## AIM OF THE EXERCISE:
The required output is every line from the beginning of the entries below through the line that includes "(185, 220) = (297, 375): pink", copied exactly.

## DATASET ENTRIES:
--------

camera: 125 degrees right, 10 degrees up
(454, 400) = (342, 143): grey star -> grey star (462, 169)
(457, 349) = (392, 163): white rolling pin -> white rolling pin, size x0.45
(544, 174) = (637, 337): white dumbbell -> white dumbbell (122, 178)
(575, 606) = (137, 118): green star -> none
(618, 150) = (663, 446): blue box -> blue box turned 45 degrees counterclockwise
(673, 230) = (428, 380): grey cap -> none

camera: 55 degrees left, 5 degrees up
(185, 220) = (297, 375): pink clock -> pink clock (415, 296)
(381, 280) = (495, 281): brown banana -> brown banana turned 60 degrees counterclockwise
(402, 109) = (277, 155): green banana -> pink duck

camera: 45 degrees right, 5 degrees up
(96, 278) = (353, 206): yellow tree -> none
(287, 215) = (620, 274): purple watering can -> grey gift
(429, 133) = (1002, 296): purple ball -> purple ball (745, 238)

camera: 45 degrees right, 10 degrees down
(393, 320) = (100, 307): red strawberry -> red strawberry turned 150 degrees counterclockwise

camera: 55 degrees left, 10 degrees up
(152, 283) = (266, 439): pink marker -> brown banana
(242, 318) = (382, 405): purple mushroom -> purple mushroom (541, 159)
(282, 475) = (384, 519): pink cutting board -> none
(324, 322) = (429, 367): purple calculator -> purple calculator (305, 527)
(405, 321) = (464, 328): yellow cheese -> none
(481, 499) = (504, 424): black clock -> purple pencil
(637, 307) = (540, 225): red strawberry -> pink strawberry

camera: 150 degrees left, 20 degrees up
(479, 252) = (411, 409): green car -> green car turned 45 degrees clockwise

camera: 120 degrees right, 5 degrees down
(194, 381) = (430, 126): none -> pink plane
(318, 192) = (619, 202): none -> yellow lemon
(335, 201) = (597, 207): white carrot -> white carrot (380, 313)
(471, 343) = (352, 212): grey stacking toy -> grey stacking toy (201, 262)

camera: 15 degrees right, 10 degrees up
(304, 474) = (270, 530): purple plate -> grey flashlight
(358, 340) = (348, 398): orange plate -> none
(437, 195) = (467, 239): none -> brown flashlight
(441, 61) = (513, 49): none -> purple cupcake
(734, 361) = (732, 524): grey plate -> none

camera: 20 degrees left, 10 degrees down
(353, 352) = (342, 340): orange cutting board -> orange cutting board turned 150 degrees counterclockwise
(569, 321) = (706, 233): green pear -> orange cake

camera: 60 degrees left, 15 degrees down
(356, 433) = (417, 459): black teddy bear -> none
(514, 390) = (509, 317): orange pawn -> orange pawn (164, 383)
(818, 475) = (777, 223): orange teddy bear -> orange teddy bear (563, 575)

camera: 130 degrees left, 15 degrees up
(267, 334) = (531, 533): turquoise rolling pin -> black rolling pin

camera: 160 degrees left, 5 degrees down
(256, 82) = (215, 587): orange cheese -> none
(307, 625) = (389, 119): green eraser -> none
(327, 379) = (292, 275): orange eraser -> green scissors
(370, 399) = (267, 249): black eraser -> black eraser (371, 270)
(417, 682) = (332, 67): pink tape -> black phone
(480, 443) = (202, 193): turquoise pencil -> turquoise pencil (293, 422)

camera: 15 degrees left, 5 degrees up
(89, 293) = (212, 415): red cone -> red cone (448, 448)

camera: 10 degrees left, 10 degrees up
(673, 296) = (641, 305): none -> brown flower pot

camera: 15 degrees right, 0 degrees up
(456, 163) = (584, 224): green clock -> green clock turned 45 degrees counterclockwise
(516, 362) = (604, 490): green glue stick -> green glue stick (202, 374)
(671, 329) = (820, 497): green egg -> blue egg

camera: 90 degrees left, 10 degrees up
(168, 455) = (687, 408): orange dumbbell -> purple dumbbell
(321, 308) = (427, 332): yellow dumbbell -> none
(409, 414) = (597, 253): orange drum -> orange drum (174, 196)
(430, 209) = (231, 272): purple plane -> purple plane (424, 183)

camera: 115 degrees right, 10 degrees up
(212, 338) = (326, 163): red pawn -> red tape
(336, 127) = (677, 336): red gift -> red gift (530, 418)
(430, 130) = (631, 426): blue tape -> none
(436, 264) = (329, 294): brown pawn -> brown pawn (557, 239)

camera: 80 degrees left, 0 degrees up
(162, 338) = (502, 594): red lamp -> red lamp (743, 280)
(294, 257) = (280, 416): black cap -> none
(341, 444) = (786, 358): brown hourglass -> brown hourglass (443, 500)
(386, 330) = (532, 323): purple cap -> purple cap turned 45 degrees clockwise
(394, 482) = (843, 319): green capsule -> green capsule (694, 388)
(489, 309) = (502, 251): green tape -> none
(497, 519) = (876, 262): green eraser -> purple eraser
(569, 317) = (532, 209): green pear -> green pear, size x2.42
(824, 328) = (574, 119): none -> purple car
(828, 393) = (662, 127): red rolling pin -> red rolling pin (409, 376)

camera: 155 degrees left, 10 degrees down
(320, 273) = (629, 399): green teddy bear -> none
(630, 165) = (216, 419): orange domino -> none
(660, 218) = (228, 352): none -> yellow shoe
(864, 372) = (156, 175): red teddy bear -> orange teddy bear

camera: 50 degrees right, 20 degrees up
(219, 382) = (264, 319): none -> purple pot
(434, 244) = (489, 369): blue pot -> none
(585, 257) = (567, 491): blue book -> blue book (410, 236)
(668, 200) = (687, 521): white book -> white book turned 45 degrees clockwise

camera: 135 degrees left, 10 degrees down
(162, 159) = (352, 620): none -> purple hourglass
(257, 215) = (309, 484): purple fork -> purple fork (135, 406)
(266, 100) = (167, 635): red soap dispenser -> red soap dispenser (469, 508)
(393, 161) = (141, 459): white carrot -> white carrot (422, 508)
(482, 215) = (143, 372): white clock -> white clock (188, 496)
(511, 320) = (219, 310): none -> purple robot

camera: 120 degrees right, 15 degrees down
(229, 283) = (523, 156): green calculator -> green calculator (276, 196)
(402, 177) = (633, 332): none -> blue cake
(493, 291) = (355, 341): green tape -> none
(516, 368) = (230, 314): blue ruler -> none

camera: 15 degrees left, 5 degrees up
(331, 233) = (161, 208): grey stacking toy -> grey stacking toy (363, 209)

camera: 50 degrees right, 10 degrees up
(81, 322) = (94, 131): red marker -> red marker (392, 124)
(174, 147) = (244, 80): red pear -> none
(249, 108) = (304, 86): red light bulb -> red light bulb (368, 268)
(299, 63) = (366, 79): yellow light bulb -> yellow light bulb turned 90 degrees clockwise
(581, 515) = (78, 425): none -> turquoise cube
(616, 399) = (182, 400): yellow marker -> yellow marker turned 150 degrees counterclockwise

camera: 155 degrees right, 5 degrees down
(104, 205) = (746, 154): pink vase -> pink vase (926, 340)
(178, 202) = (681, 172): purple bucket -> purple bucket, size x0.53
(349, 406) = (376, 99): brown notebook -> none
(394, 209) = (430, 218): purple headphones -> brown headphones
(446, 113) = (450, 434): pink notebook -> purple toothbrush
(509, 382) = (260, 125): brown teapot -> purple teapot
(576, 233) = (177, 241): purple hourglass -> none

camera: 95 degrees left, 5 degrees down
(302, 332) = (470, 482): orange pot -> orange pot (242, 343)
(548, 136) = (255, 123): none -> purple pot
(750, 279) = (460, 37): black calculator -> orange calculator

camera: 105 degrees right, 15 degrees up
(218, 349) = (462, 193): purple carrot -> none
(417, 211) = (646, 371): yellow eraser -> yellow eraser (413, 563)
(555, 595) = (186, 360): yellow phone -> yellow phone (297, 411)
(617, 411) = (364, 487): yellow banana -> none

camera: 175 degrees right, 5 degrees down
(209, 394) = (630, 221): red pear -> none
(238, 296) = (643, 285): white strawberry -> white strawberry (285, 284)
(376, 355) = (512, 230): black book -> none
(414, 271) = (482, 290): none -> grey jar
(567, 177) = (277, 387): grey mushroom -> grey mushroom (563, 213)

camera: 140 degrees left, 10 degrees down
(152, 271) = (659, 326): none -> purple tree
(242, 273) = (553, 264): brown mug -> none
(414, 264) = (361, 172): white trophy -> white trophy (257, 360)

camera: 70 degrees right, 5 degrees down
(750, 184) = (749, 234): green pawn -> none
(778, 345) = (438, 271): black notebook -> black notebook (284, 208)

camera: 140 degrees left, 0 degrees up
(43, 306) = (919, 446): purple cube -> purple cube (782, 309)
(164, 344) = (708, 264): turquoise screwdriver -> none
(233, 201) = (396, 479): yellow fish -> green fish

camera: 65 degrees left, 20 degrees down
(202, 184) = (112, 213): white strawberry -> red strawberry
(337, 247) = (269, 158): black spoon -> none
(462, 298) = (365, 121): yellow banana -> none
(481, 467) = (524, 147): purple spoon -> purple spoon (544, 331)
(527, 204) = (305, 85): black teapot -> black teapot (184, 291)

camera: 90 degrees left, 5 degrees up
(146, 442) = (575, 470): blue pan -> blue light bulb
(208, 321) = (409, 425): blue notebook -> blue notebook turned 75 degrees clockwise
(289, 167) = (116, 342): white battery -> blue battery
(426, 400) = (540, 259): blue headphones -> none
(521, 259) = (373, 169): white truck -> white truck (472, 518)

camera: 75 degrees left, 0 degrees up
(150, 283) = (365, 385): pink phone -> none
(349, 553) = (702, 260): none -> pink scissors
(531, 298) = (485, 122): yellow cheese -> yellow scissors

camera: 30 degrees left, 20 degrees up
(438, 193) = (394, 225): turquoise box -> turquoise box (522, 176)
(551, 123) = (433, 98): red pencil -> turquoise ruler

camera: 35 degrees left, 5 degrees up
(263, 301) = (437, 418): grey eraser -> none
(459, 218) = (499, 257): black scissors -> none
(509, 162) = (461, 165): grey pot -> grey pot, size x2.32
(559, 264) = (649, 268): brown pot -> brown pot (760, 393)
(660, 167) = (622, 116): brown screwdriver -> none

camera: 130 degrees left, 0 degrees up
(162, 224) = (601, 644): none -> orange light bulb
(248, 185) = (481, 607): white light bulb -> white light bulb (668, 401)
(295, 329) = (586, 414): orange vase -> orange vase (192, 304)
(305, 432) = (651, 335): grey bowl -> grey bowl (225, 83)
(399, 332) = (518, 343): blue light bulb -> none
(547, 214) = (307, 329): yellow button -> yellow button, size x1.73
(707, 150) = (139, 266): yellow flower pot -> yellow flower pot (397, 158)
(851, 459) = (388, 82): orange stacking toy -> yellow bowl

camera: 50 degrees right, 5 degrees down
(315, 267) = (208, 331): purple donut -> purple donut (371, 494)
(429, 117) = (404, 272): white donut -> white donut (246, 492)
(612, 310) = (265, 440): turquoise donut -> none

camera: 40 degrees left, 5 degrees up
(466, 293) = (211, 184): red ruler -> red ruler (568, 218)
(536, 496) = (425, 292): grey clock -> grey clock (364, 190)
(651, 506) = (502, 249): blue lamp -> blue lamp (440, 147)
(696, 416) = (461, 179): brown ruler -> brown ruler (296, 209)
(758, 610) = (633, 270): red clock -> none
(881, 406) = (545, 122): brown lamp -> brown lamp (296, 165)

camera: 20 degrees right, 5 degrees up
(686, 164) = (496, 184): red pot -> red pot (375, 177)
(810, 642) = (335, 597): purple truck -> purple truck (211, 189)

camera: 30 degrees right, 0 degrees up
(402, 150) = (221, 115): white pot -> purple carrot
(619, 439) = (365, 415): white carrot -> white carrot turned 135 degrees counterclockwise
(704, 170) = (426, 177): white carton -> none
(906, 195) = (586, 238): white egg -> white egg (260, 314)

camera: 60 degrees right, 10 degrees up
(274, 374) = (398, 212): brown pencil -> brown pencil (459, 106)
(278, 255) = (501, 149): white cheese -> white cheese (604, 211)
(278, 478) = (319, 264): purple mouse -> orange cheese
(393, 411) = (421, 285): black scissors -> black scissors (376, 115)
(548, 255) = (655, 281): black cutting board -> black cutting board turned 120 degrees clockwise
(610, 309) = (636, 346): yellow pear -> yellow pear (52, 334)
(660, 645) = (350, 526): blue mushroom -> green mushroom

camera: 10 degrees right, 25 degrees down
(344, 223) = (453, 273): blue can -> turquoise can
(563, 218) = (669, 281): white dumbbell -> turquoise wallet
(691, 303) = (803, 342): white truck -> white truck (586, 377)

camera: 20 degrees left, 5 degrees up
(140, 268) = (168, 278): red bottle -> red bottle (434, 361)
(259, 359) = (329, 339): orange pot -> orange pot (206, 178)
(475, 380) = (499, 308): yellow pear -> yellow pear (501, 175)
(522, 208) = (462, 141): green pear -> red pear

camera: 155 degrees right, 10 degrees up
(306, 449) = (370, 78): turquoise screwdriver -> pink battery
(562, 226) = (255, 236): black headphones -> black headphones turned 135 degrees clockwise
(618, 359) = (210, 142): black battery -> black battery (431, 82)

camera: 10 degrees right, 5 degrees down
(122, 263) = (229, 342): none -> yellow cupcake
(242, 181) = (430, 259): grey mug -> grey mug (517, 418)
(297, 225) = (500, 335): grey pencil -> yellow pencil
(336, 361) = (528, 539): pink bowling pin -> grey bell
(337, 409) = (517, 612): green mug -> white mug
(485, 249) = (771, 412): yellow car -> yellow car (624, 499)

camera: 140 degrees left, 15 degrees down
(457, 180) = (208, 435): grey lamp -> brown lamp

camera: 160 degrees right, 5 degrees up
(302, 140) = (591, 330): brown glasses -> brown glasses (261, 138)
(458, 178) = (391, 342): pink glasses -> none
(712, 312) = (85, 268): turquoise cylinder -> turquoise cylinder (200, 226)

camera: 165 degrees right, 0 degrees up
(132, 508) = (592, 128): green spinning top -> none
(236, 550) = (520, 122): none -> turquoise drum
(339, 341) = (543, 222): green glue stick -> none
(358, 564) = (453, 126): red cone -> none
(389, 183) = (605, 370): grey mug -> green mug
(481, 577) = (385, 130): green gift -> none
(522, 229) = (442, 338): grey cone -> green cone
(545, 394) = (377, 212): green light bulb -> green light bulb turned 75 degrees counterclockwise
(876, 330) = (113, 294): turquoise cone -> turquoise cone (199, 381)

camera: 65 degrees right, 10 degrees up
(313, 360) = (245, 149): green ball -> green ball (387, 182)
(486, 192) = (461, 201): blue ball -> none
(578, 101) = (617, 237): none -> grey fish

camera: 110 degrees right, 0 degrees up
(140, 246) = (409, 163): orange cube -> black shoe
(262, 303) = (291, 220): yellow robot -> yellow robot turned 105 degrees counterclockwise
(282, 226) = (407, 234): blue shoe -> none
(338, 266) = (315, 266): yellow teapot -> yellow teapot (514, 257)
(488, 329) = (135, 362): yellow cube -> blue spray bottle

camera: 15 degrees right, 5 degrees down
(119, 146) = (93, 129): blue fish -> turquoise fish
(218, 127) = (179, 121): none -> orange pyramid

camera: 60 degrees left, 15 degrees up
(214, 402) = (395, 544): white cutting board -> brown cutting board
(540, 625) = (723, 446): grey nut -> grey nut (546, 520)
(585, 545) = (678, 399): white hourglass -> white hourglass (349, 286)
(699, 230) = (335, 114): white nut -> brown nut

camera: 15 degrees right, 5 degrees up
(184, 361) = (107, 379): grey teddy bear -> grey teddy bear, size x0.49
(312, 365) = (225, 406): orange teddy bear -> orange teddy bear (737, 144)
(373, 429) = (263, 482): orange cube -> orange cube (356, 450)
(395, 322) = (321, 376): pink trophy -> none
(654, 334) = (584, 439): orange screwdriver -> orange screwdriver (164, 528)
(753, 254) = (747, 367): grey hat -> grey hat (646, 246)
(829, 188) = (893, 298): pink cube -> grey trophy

--------

## RESULT FOR THIS TASK:
camera: 125 degrees right, 10 degrees up
(454, 400) = (342, 143): grey star -> grey star (462, 169)
(457, 349) = (392, 163): white rolling pin -> white rolling pin, size x0.45
(544, 174) = (637, 337): white dumbbell -> white dumbbell (122, 178)
(575, 606) = (137, 118): green star -> none
(618, 150) = (663, 446): blue box -> blue box turned 45 degrees counterclockwise
(673, 230) = (428, 380): grey cap -> none

camera: 55 degrees left, 5 degrees up
(185, 220) = (297, 375): pink clock -> pink clock (415, 296)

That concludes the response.